TASK REQUIREMENTS -
What you need to produce from the material below is an exact transcription of the lines from the one with "HALL3 pin OUT: RX -> D8" through the one with "LUX2 pin SDA: MO -> 11", both included, and no other line.

PROVIDED RECORDS -
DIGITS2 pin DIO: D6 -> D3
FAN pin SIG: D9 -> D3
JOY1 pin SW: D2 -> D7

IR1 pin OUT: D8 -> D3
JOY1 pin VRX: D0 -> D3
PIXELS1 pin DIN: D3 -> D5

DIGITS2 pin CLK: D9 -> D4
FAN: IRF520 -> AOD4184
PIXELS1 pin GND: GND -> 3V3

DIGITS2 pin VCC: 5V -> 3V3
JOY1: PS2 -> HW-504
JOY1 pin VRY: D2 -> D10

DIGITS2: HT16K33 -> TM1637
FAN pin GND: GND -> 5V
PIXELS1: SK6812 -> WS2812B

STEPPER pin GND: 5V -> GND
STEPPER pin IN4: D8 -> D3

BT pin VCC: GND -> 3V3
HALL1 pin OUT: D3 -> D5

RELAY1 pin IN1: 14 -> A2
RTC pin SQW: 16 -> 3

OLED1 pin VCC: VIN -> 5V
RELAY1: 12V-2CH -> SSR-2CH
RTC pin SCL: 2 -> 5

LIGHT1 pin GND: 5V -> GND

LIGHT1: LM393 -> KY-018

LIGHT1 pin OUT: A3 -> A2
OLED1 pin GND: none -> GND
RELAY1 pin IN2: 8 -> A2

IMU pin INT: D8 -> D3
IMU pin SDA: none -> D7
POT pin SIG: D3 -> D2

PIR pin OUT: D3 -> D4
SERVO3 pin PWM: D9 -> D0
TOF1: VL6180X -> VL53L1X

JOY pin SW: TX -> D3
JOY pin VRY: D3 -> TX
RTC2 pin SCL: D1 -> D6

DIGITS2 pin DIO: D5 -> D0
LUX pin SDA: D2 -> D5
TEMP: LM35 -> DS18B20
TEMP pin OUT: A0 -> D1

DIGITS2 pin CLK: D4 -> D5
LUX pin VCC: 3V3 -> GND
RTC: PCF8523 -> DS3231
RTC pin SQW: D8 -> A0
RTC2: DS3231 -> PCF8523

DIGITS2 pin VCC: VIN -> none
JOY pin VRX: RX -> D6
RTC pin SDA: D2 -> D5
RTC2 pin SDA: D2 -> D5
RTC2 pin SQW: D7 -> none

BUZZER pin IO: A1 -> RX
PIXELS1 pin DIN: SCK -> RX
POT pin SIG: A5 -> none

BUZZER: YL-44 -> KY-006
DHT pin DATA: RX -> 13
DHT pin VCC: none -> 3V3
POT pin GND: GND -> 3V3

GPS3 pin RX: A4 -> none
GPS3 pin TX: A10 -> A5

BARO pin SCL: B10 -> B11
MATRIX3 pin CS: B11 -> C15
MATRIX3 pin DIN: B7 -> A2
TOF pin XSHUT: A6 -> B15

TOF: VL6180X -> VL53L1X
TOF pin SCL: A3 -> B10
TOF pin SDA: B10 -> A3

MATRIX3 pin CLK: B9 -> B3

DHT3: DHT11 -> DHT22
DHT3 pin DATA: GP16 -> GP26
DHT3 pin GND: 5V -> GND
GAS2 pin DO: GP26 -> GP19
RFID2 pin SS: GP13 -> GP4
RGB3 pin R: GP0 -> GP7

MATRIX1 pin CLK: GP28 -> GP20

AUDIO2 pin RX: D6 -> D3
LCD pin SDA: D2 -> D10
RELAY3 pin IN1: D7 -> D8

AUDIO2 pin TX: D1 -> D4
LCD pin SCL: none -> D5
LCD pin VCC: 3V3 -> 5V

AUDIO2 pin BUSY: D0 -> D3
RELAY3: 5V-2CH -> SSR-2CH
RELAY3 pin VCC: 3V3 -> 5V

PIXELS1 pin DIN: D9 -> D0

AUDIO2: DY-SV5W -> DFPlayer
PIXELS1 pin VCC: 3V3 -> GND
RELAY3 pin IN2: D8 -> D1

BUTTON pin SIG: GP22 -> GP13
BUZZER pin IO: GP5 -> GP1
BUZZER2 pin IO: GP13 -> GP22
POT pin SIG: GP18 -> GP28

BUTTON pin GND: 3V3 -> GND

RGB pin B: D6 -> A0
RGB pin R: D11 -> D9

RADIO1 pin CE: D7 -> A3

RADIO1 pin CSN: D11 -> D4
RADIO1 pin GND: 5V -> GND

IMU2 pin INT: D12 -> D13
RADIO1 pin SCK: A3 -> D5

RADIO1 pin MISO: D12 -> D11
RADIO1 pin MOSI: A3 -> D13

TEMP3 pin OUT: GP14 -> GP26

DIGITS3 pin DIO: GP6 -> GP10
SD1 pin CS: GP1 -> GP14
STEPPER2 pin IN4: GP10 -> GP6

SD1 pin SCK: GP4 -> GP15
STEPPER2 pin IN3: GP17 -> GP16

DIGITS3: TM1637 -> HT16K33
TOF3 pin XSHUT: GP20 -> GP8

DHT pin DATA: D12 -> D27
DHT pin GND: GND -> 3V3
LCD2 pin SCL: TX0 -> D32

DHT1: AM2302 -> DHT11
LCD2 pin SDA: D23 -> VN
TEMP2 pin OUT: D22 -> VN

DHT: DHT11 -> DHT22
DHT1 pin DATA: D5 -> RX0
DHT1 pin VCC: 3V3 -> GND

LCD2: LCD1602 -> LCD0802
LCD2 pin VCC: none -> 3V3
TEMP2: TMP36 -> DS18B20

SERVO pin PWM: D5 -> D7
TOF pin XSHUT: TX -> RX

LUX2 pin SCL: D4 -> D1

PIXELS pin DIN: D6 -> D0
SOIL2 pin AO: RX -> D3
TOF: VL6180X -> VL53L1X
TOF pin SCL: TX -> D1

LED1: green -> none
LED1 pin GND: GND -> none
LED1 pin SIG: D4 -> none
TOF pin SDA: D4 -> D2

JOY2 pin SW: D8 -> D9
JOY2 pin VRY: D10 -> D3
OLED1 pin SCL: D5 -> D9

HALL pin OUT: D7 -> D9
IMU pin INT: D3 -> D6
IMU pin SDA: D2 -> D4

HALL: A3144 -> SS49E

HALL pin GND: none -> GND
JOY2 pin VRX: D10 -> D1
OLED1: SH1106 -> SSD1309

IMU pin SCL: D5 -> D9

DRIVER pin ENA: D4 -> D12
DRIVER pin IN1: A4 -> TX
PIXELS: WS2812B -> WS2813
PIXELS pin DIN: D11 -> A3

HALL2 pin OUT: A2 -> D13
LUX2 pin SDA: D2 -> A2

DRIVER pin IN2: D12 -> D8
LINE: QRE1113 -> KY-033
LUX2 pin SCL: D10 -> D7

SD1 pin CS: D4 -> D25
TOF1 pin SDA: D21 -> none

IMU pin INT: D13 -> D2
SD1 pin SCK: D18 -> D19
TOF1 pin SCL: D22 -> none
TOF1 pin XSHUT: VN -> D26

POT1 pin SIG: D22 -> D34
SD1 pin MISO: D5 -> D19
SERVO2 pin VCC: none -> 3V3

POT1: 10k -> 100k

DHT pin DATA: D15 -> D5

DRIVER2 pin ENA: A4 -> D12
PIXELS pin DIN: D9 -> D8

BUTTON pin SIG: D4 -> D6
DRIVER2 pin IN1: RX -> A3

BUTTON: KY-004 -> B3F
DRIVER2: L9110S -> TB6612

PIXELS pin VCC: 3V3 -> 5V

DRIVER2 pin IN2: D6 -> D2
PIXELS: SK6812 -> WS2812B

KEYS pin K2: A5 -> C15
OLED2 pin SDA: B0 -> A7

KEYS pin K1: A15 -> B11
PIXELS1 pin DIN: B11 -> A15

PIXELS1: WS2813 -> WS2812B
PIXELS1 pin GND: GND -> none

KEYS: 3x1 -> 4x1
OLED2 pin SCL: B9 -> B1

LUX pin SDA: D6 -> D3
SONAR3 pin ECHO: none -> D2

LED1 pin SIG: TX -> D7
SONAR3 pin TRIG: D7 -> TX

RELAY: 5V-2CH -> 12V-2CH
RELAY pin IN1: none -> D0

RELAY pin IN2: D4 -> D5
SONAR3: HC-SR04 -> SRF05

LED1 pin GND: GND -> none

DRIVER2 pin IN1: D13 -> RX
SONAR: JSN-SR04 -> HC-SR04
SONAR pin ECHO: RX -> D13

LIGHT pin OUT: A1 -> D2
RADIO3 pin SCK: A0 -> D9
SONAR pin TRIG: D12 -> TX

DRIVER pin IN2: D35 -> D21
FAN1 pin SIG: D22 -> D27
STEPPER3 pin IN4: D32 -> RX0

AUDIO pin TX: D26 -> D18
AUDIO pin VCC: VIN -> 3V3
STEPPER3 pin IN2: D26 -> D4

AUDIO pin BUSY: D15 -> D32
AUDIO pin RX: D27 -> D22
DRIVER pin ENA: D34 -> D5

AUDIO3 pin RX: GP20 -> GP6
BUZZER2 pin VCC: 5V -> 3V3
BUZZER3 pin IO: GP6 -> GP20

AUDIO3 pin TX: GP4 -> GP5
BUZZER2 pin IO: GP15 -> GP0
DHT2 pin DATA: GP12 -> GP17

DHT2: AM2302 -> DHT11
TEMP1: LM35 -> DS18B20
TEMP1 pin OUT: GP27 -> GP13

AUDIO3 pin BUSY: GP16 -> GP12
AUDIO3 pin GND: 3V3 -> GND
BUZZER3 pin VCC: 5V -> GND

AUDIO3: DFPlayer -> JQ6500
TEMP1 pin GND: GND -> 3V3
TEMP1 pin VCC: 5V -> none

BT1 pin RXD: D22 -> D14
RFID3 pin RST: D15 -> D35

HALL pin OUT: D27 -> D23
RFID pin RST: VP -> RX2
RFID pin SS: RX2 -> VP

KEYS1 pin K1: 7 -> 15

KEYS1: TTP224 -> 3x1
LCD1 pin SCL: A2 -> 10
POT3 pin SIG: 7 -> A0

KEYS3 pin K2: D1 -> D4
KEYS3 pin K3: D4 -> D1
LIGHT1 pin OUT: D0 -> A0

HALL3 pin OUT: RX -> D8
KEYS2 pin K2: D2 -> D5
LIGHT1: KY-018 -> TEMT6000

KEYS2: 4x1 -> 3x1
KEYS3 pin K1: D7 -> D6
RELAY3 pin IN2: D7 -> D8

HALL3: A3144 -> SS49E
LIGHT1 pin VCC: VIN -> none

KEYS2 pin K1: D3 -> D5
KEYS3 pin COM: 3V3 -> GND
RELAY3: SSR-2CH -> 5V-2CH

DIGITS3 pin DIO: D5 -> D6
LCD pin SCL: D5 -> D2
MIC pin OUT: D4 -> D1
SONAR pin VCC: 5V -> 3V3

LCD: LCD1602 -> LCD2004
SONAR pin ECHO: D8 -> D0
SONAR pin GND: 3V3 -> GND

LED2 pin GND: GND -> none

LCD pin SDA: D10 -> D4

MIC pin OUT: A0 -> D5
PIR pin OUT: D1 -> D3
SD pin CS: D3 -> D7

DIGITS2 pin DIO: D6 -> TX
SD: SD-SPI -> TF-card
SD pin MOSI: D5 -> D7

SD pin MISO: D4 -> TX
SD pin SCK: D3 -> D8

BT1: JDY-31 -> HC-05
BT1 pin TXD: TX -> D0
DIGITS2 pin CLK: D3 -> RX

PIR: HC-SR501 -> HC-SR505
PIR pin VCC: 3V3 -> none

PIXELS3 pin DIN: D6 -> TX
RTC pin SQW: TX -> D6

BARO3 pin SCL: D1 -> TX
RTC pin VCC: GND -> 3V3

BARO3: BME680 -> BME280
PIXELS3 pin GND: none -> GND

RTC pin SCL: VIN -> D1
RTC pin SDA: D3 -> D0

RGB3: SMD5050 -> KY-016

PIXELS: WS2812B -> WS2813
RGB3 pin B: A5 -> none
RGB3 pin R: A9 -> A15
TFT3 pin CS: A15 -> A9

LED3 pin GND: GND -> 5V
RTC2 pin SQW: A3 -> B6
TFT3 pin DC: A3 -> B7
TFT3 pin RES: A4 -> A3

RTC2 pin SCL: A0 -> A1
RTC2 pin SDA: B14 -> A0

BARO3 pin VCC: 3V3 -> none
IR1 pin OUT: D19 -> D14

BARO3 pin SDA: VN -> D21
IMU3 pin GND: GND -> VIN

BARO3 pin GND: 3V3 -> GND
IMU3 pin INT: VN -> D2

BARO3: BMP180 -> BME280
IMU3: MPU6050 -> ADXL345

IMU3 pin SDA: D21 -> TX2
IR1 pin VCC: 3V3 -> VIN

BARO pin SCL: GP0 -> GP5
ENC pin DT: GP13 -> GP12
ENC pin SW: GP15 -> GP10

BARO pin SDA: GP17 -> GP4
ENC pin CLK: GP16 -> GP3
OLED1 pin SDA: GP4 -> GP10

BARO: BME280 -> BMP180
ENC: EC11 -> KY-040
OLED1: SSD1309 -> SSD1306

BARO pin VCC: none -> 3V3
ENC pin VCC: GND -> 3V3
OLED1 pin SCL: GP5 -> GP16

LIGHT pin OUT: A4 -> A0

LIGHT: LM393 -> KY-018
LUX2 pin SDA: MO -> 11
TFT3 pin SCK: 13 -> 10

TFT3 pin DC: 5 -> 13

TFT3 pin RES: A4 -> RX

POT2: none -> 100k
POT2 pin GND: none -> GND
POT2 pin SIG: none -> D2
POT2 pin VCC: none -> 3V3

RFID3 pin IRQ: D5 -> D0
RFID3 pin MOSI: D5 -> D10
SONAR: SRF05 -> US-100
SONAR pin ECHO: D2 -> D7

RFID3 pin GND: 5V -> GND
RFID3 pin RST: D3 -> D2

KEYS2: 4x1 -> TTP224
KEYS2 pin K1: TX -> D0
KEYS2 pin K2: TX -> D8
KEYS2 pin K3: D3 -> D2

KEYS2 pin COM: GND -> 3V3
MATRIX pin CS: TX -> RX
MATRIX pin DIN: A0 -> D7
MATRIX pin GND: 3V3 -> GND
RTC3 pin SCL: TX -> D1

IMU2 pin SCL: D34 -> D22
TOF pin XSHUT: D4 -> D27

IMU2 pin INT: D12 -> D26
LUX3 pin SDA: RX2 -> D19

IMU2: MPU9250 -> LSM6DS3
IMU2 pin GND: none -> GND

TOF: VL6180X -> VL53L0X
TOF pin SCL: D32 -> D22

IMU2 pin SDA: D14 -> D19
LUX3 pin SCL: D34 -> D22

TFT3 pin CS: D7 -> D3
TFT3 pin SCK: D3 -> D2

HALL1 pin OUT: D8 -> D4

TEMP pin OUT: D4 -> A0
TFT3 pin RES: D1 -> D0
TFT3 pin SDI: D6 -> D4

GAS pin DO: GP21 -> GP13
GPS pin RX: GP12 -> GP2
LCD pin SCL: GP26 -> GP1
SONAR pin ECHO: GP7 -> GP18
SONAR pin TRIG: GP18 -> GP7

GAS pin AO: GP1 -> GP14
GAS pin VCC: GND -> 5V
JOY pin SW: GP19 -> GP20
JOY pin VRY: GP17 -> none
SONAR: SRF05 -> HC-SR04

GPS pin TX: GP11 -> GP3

EXERCISE SOLUTION -
HALL3 pin OUT: RX -> D8
KEYS2 pin K2: D2 -> D5
LIGHT1: KY-018 -> TEMT6000

KEYS2: 4x1 -> 3x1
KEYS3 pin K1: D7 -> D6
RELAY3 pin IN2: D7 -> D8

HALL3: A3144 -> SS49E
LIGHT1 pin VCC: VIN -> none

KEYS2 pin K1: D3 -> D5
KEYS3 pin COM: 3V3 -> GND
RELAY3: SSR-2CH -> 5V-2CH

DIGITS3 pin DIO: D5 -> D6
LCD pin SCL: D5 -> D2
MIC pin OUT: D4 -> D1
SONAR pin VCC: 5V -> 3V3

LCD: LCD1602 -> LCD2004
SONAR pin ECHO: D8 -> D0
SONAR pin GND: 3V3 -> GND

LED2 pin GND: GND -> none

LCD pin SDA: D10 -> D4

MIC pin OUT: A0 -> D5
PIR pin OUT: D1 -> D3
SD pin CS: D3 -> D7

DIGITS2 pin DIO: D6 -> TX
SD: SD-SPI -> TF-card
SD pin MOSI: D5 -> D7

SD pin MISO: D4 -> TX
SD pin SCK: D3 -> D8

BT1: JDY-31 -> HC-05
BT1 pin TXD: TX -> D0
DIGITS2 pin CLK: D3 -> RX

PIR: HC-SR501 -> HC-SR505
PIR pin VCC: 3V3 -> none

PIXELS3 pin DIN: D6 -> TX
RTC pin SQW: TX -> D6

BARO3 pin SCL: D1 -> TX
RTC pin VCC: GND -> 3V3

BARO3: BME680 -> BME280
PIXELS3 pin GND: none -> GND

RTC pin SCL: VIN -> D1
RTC pin SDA: D3 -> D0

RGB3: SMD5050 -> KY-016

PIXELS: WS2812B -> WS2813
RGB3 pin B: A5 -> none
RGB3 pin R: A9 -> A15
TFT3 pin CS: A15 -> A9

LED3 pin GND: GND -> 5V
RTC2 pin SQW: A3 -> B6
TFT3 pin DC: A3 -> B7
TFT3 pin RES: A4 -> A3

RTC2 pin SCL: A0 -> A1
RTC2 pin SDA: B14 -> A0

BARO3 pin VCC: 3V3 -> none
IR1 pin OUT: D19 -> D14

BARO3 pin SDA: VN -> D21
IMU3 pin GND: GND -> VIN

BARO3 pin GND: 3V3 -> GND
IMU3 pin INT: VN -> D2

BARO3: BMP180 -> BME280
IMU3: MPU6050 -> ADXL345

IMU3 pin SDA: D21 -> TX2
IR1 pin VCC: 3V3 -> VIN

BARO pin SCL: GP0 -> GP5
ENC pin DT: GP13 -> GP12
ENC pin SW: GP15 -> GP10

BARO pin SDA: GP17 -> GP4
ENC pin CLK: GP16 -> GP3
OLED1 pin SDA: GP4 -> GP10

BARO: BME280 -> BMP180
ENC: EC11 -> KY-040
OLED1: SSD1309 -> SSD1306

BARO pin VCC: none -> 3V3
ENC pin VCC: GND -> 3V3
OLED1 pin SCL: GP5 -> GP16

LIGHT pin OUT: A4 -> A0

LIGHT: LM393 -> KY-018
LUX2 pin SDA: MO -> 11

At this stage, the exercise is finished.